• [Your task]: Copy each line below in which the string "moved" occurs.

• [Source information]:
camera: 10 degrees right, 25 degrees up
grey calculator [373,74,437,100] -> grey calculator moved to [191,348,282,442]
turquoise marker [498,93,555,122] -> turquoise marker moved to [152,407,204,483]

---

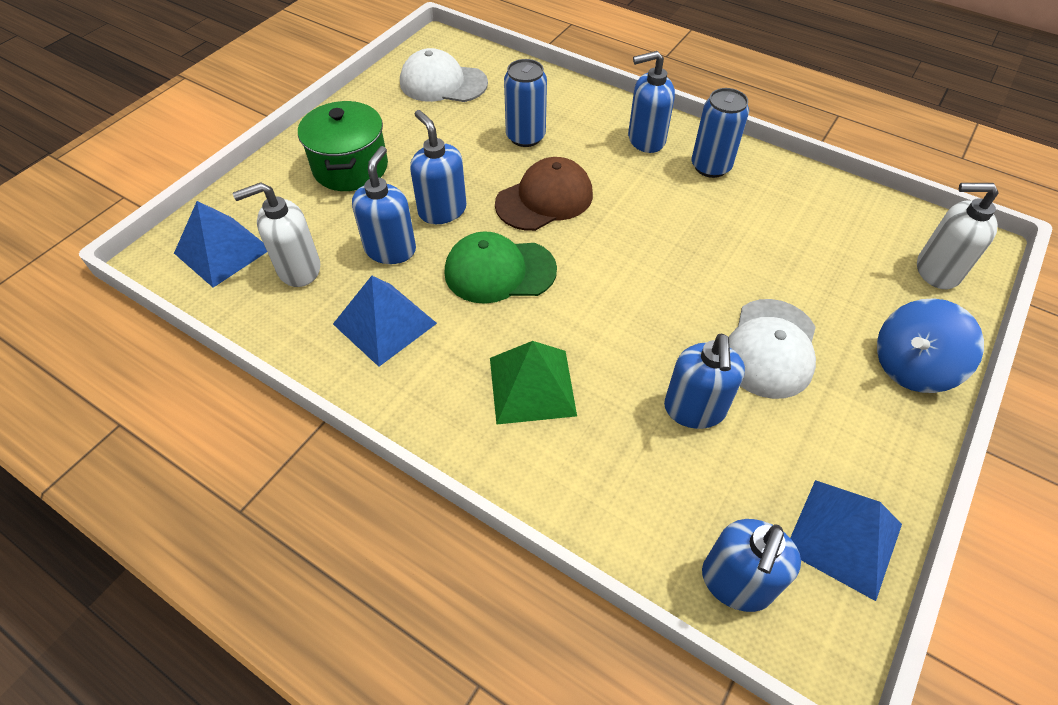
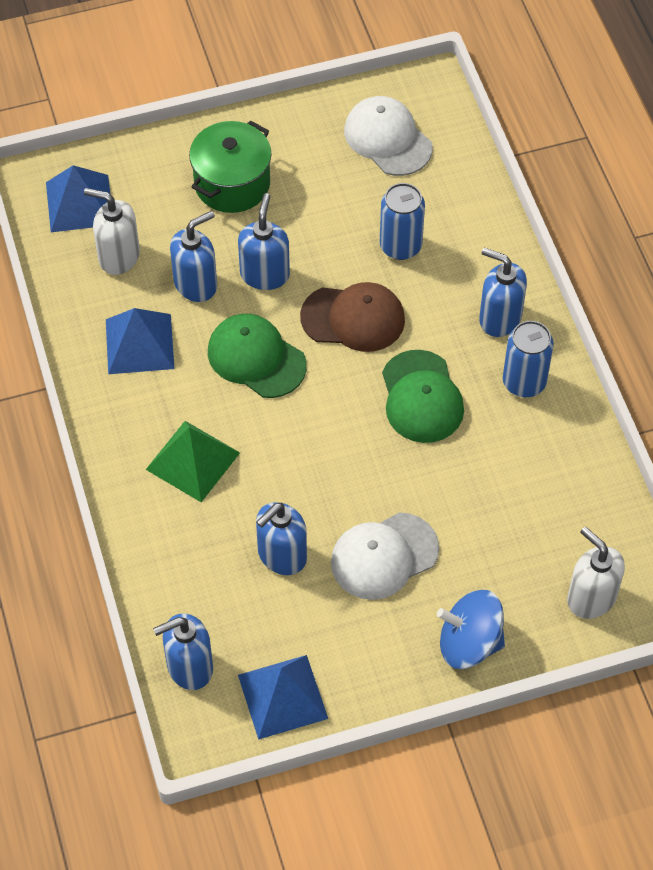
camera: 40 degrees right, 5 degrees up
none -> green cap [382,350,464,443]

• [Finished task]:
grey calculator [373,74,437,100] -> grey calculator moved to [191,348,282,442]
turquoise marker [498,93,555,122] -> turquoise marker moved to [152,407,204,483]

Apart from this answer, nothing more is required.